Object state comparisons:
------

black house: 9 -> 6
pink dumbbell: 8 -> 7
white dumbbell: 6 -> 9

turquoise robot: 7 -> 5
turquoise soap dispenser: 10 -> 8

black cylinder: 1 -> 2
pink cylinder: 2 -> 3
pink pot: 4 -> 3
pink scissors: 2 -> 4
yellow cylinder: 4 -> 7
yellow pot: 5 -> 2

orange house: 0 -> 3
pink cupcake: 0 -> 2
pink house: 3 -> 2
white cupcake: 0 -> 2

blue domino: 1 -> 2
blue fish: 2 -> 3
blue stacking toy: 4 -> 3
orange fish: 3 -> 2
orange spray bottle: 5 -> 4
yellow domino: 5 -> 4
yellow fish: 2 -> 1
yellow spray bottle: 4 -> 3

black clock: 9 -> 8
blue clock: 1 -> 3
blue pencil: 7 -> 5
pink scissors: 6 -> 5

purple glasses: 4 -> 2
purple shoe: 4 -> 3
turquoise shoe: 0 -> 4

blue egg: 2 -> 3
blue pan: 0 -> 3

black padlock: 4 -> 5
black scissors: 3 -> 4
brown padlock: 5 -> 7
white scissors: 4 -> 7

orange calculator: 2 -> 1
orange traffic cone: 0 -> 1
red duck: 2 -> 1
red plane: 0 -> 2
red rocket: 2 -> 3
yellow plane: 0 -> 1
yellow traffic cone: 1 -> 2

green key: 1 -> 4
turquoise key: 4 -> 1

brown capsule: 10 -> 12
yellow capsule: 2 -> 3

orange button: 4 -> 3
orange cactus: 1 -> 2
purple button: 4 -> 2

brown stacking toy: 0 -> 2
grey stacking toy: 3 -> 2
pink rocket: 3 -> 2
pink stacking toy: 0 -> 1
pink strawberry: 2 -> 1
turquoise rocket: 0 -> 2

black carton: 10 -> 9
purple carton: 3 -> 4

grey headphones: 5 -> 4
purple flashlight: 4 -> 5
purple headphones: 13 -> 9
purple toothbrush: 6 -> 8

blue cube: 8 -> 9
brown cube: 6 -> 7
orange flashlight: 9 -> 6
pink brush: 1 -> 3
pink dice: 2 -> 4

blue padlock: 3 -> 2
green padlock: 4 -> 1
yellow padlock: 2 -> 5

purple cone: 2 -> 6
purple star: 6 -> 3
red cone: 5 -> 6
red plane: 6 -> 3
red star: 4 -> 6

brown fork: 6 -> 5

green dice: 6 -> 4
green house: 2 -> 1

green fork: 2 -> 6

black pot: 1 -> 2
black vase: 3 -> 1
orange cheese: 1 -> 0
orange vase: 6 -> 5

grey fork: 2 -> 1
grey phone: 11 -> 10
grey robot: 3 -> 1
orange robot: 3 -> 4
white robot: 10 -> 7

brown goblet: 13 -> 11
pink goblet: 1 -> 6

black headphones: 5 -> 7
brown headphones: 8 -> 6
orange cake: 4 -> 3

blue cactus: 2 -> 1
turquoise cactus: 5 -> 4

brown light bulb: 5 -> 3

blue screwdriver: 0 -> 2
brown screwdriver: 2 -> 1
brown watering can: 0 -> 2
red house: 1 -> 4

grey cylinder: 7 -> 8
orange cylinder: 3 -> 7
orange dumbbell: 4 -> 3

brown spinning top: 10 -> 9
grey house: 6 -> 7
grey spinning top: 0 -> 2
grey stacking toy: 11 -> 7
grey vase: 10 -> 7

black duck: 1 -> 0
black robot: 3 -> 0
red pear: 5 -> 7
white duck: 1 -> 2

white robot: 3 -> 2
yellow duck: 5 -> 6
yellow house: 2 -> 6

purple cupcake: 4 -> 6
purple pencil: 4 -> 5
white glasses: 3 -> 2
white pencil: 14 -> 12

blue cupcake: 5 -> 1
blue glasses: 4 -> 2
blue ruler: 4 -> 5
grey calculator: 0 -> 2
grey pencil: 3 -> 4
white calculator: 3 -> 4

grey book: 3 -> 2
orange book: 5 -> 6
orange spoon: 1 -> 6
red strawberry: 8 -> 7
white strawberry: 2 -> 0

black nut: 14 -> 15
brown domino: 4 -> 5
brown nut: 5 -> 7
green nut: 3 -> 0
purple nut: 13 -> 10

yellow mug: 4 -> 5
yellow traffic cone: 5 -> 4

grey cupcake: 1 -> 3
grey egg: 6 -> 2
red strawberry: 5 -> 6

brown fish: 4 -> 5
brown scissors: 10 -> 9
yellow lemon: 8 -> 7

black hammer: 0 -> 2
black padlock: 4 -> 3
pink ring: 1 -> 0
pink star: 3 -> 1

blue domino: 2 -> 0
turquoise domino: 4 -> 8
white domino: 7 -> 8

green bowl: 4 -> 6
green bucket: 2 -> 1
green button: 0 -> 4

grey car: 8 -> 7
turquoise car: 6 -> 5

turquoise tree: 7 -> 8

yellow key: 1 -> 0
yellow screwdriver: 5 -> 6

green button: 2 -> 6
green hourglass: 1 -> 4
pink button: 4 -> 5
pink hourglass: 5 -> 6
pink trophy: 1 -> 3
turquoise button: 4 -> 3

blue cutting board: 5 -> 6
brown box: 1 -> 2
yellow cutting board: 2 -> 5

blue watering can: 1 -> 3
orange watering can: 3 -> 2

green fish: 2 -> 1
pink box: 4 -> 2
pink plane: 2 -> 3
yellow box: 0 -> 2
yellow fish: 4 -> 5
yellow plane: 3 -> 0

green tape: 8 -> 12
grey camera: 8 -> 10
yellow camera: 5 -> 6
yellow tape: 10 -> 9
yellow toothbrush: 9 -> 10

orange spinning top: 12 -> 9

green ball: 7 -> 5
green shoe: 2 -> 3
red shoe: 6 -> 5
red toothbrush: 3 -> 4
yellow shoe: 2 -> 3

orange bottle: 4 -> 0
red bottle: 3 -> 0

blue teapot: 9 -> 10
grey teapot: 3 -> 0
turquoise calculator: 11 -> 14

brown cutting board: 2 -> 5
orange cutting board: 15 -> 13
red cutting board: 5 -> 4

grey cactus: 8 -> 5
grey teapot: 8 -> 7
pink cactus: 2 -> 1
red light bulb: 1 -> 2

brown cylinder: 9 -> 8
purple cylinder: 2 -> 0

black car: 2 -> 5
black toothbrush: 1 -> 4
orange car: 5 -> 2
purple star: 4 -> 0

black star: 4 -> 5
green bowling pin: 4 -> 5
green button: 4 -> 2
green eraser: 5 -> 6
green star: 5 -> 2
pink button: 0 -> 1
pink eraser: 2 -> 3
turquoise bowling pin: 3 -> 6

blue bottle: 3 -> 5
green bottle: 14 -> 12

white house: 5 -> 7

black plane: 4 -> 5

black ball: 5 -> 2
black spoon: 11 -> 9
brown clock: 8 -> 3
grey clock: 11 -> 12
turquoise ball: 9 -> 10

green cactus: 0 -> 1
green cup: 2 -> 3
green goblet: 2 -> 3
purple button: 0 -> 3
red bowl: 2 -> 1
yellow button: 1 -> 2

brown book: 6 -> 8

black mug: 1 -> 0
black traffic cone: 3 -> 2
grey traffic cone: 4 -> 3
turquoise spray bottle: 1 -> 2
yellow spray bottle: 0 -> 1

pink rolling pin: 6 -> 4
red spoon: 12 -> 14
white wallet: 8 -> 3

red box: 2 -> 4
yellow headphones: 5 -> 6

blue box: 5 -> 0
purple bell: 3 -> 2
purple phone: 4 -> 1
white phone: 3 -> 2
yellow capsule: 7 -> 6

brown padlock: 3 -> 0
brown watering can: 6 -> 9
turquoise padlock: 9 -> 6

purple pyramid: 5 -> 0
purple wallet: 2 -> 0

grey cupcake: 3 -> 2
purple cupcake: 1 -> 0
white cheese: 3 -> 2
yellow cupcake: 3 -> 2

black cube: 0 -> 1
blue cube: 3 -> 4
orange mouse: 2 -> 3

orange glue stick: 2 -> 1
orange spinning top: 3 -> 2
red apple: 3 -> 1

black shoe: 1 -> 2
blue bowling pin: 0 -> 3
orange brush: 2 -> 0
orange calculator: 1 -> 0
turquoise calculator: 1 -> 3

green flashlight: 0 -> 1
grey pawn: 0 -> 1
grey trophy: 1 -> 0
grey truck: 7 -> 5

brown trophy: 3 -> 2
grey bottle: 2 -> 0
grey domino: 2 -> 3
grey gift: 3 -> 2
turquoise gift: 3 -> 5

------

▶ [Problem requirements] Every line from the line containing "yellow screwdriver: 5 -> 6" through the line containing "green fish: 2 -> 1" in the records above must be retyped exactly. Leave out the rest.

▶ [Exercise answer]
yellow screwdriver: 5 -> 6

green button: 2 -> 6
green hourglass: 1 -> 4
pink button: 4 -> 5
pink hourglass: 5 -> 6
pink trophy: 1 -> 3
turquoise button: 4 -> 3

blue cutting board: 5 -> 6
brown box: 1 -> 2
yellow cutting board: 2 -> 5

blue watering can: 1 -> 3
orange watering can: 3 -> 2

green fish: 2 -> 1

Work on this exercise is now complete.